Instructions for the task:
A single number is expected: the count of lines in the records below that contain "white".

[Records from a dataset]
************

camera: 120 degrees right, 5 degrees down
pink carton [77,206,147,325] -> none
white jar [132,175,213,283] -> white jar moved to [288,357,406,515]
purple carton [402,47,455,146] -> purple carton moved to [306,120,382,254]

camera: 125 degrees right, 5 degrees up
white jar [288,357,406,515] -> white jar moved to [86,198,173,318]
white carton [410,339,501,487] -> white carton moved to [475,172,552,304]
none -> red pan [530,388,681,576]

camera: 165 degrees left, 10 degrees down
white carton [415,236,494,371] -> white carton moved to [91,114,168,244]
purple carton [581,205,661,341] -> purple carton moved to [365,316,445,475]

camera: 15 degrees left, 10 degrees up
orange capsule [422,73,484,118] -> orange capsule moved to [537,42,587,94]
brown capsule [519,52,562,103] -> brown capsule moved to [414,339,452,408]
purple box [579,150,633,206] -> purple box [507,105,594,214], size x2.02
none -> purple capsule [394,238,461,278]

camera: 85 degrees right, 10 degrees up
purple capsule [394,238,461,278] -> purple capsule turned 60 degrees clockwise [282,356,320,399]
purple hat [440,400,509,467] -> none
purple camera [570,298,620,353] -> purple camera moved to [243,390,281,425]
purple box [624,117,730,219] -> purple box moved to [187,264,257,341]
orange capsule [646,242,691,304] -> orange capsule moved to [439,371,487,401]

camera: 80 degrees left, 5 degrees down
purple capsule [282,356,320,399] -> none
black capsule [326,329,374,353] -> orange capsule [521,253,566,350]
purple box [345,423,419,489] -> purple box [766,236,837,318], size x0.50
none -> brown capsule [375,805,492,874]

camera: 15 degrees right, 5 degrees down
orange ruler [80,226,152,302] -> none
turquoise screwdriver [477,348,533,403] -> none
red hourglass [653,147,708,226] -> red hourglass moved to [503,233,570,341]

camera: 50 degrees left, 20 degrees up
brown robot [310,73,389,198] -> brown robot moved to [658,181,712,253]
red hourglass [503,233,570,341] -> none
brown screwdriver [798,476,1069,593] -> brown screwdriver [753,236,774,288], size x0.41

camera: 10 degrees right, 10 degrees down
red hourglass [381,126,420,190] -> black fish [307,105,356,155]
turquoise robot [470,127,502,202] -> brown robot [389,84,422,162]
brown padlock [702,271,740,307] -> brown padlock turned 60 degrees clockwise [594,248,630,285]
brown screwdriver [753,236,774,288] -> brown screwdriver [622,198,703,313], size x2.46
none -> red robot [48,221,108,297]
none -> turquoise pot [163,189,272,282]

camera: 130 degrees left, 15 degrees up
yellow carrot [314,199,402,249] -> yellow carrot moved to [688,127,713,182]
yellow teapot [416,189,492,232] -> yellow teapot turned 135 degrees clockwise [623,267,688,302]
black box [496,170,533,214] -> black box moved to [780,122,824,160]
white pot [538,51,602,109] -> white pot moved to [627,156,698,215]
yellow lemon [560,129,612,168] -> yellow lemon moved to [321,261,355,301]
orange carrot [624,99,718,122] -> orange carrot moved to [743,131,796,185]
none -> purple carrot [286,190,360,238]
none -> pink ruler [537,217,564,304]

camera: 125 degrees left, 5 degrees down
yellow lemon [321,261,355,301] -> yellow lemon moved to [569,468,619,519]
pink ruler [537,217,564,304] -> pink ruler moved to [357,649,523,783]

************

Output for this task:
5